→ **Activity**
Print every record exactly, but leave out the pictures.
:: Data shown ::
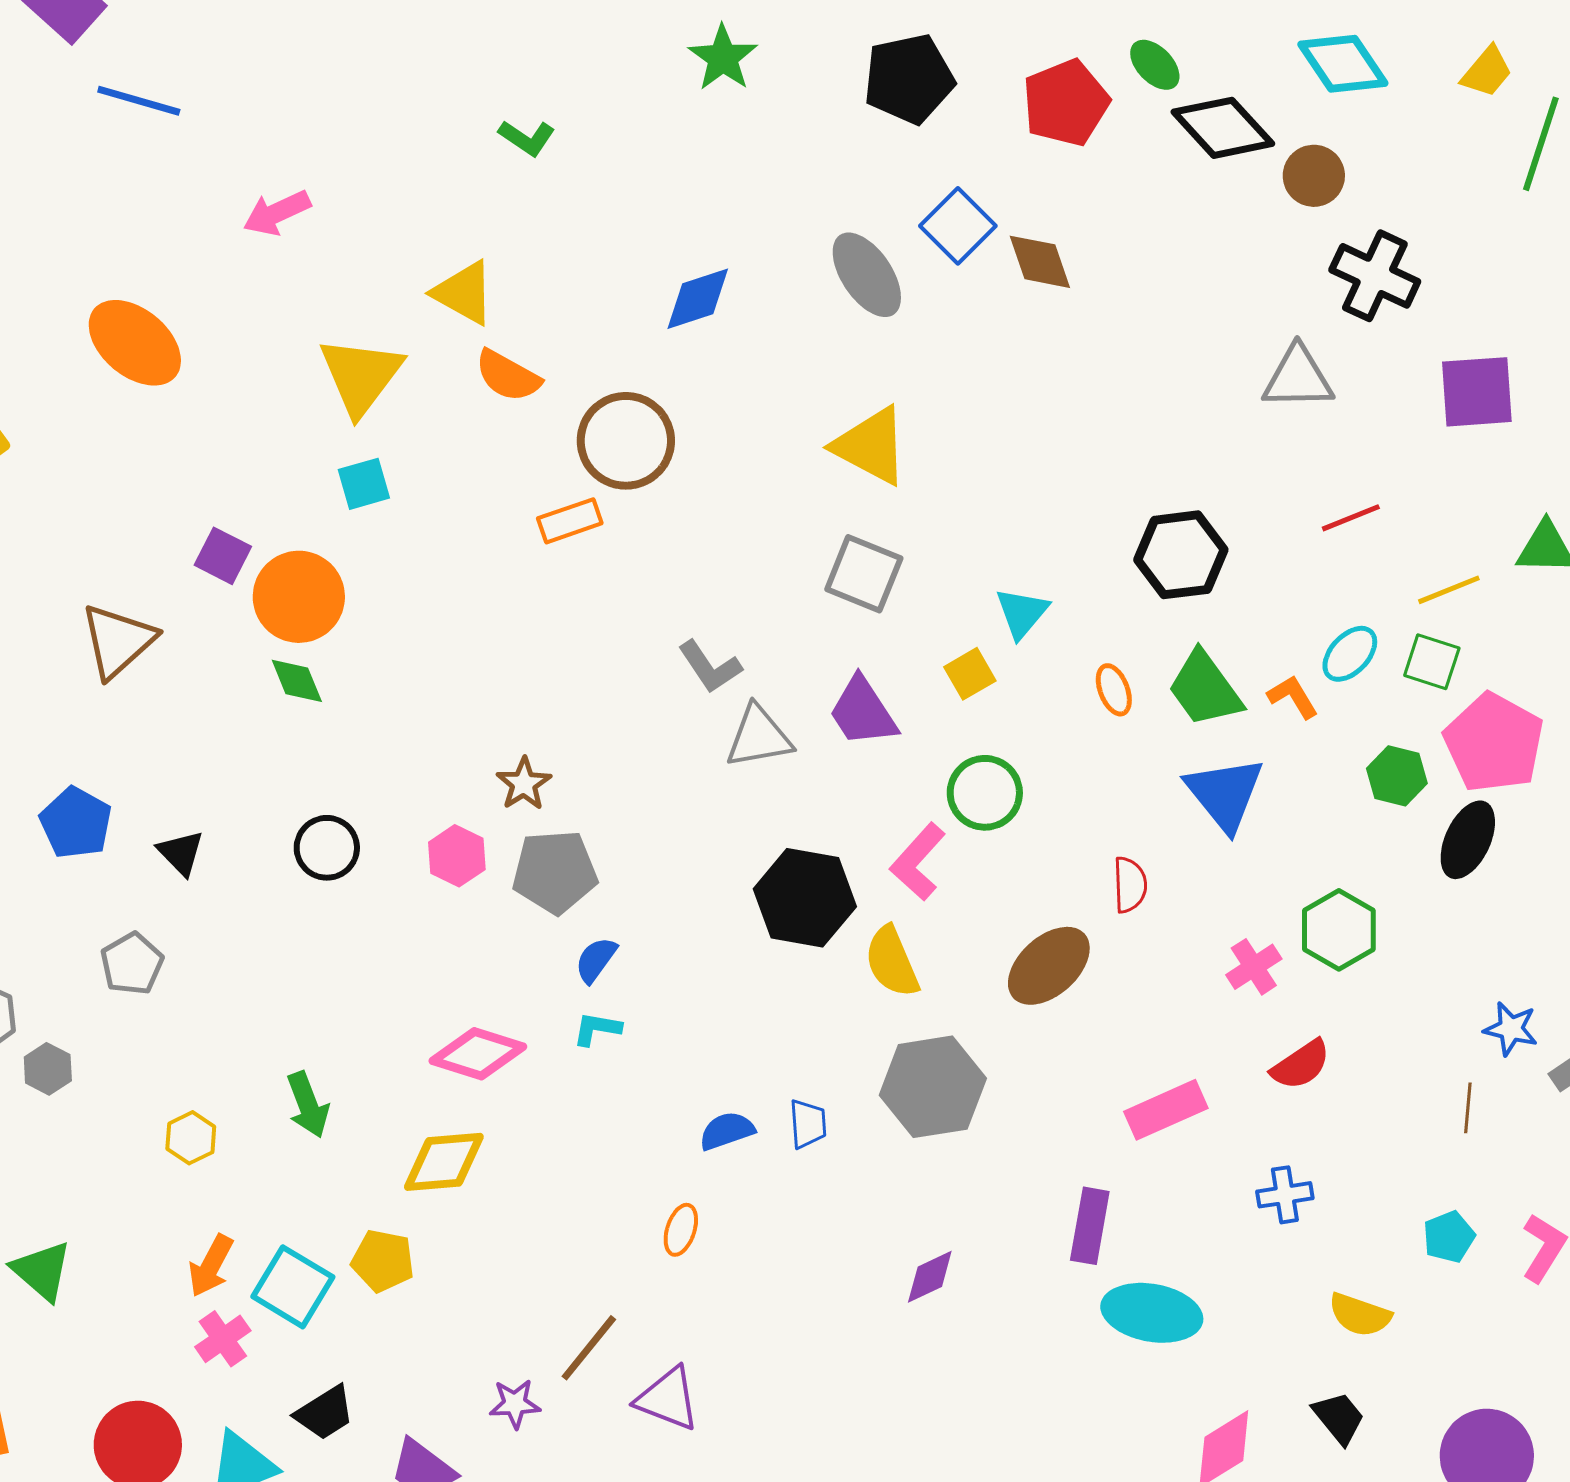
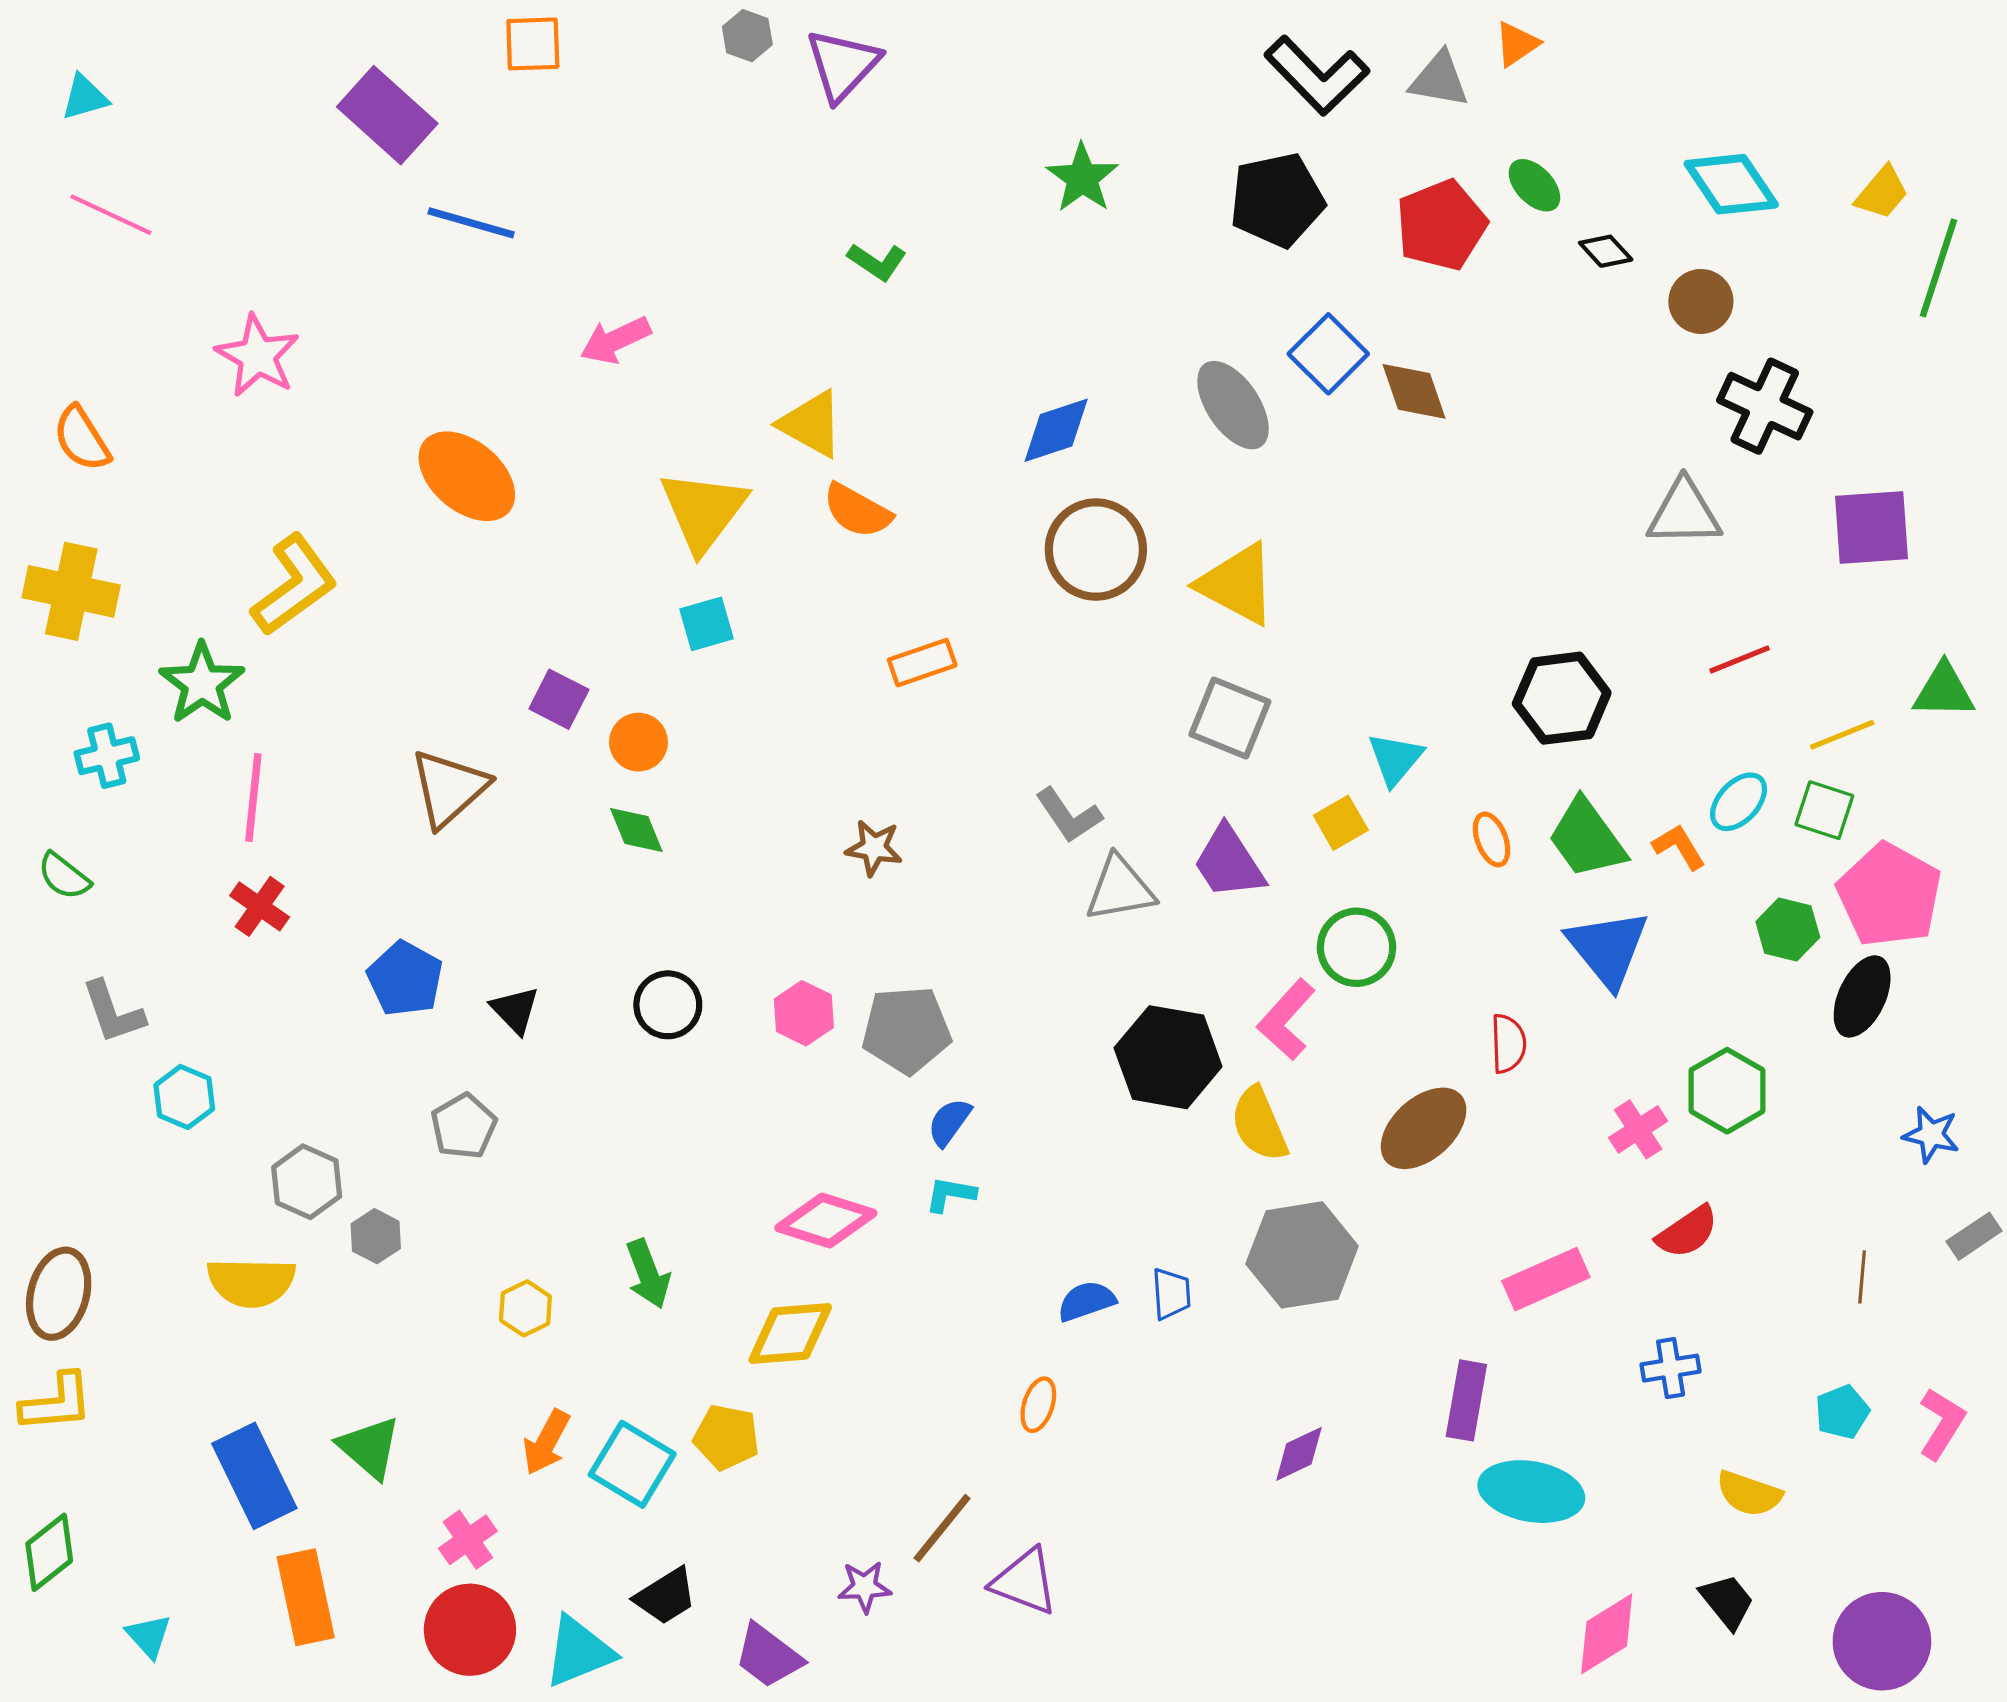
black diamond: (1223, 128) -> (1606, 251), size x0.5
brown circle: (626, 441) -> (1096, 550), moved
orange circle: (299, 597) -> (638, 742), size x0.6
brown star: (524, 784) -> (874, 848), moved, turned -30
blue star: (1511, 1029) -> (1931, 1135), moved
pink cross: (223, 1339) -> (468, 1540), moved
:::
→ **Result for this task**
black diamond: (1223, 128) -> (1606, 251), size x0.5
brown circle: (626, 441) -> (1096, 550), moved
orange circle: (299, 597) -> (638, 742), size x0.6
brown star: (524, 784) -> (874, 848), moved, turned -30
blue star: (1511, 1029) -> (1931, 1135), moved
pink cross: (223, 1339) -> (468, 1540), moved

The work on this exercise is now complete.